* [Goal of the exercise]:
In the material below, find each line with the word "switch" and list it.

* [Provided records]:
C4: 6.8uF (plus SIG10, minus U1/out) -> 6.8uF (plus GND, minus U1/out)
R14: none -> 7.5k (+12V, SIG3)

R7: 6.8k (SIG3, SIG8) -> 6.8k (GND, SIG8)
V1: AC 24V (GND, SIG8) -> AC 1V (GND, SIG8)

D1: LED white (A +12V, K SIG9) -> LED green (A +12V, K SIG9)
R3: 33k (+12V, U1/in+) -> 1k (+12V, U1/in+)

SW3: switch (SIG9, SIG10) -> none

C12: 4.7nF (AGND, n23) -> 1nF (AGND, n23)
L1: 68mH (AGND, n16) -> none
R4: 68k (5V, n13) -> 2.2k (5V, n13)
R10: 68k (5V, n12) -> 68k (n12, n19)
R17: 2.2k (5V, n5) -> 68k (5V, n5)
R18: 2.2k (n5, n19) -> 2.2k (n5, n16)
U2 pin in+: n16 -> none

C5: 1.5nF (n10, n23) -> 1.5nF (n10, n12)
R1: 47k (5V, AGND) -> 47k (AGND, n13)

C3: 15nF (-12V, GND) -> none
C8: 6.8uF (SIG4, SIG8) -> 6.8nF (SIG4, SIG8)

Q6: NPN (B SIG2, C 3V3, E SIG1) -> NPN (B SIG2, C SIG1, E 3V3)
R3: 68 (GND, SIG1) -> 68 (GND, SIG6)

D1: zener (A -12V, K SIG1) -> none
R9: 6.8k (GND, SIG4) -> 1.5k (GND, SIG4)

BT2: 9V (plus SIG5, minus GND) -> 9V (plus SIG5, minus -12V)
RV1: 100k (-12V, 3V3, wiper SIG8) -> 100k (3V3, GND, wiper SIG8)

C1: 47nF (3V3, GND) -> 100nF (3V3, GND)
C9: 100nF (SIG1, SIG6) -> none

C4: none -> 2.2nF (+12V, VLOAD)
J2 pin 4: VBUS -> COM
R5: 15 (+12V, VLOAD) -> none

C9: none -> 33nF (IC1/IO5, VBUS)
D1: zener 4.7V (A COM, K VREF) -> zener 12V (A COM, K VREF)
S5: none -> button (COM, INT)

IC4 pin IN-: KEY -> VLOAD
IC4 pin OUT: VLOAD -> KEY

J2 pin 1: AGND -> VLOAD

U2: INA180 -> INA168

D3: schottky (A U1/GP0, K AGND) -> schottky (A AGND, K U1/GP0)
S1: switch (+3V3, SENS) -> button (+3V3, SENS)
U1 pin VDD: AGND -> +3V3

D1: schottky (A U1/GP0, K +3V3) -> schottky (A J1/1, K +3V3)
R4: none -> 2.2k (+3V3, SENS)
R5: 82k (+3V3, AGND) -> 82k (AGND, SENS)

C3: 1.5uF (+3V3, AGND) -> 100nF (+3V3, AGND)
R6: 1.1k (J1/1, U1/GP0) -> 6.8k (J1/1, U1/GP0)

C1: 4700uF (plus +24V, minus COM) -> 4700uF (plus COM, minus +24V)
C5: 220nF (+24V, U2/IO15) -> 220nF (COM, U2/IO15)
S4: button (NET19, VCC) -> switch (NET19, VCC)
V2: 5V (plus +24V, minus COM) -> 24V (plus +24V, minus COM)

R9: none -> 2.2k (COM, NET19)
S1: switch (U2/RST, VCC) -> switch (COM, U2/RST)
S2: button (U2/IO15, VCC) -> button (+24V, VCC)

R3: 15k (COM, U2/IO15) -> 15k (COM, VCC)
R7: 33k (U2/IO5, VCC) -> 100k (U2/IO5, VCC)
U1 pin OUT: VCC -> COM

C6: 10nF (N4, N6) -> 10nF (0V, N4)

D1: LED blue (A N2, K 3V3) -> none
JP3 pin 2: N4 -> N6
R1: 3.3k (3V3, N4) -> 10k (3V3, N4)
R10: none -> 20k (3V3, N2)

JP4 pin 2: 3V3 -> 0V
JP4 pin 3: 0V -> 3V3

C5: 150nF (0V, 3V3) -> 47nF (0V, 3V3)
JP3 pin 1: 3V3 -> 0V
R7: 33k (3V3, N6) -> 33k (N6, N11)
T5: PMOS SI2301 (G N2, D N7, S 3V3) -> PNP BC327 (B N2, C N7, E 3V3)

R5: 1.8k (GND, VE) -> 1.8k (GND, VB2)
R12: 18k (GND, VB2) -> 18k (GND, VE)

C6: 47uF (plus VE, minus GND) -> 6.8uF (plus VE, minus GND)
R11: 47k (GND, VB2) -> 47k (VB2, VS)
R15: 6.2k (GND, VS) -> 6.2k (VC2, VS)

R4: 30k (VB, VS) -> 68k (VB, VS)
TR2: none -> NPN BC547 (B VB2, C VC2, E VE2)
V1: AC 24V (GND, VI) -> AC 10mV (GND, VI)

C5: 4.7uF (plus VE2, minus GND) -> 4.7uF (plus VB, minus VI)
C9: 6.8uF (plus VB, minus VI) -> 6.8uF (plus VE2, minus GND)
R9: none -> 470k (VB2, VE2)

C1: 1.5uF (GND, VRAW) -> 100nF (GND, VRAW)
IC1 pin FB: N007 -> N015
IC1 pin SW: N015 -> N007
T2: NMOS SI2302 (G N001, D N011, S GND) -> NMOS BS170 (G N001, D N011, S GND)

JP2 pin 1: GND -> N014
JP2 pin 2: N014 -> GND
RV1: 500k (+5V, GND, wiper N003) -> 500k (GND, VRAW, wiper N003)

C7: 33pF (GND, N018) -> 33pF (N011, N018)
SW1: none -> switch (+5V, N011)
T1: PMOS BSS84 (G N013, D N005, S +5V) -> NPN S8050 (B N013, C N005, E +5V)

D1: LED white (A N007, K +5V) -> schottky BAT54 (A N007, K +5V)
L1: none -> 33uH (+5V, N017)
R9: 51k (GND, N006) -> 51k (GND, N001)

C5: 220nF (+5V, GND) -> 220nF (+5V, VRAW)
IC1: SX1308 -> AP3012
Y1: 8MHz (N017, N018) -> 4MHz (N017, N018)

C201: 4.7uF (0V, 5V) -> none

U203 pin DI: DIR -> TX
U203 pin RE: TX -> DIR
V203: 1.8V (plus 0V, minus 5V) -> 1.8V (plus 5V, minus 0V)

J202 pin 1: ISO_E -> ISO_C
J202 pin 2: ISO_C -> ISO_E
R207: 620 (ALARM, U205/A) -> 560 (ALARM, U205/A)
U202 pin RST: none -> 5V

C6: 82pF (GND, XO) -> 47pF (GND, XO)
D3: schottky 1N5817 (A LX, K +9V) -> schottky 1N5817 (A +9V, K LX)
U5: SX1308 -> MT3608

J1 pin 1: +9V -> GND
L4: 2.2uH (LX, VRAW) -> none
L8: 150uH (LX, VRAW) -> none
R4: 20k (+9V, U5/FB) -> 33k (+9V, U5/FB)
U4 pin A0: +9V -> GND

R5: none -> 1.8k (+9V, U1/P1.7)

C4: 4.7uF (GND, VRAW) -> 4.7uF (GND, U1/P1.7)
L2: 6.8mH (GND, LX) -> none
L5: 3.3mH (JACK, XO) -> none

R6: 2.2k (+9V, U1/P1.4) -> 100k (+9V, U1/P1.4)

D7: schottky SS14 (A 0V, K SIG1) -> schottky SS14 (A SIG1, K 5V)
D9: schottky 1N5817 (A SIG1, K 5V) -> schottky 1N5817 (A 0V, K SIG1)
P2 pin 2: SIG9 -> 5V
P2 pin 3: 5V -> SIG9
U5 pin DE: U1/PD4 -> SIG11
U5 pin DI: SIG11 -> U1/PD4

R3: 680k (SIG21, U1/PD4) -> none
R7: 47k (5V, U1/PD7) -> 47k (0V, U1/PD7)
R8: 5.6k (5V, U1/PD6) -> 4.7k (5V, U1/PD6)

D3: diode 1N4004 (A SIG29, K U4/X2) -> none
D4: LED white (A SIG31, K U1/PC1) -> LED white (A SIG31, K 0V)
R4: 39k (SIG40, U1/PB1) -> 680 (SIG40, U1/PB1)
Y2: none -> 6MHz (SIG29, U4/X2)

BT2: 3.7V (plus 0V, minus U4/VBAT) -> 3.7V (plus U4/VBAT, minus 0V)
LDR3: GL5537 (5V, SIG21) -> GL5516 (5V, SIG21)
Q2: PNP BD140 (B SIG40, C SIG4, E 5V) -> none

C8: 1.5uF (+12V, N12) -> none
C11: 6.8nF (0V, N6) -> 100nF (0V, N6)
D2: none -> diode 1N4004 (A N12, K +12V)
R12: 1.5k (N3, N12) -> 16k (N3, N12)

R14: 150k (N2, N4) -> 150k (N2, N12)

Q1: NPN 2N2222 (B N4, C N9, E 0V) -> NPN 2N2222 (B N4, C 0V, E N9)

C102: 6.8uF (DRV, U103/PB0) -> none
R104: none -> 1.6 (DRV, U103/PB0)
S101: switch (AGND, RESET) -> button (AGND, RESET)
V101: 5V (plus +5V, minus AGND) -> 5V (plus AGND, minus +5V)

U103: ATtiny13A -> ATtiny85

* [Response]:
SW3: switch (SIG9, SIG10) -> none
S1: switch (+3V3, SENS) -> button (+3V3, SENS)
S4: button (NET19, VCC) -> switch (NET19, VCC)
S1: switch (U2/RST, VCC) -> switch (COM, U2/RST)
SW1: none -> switch (+5V, N011)
S101: switch (AGND, RESET) -> button (AGND, RESET)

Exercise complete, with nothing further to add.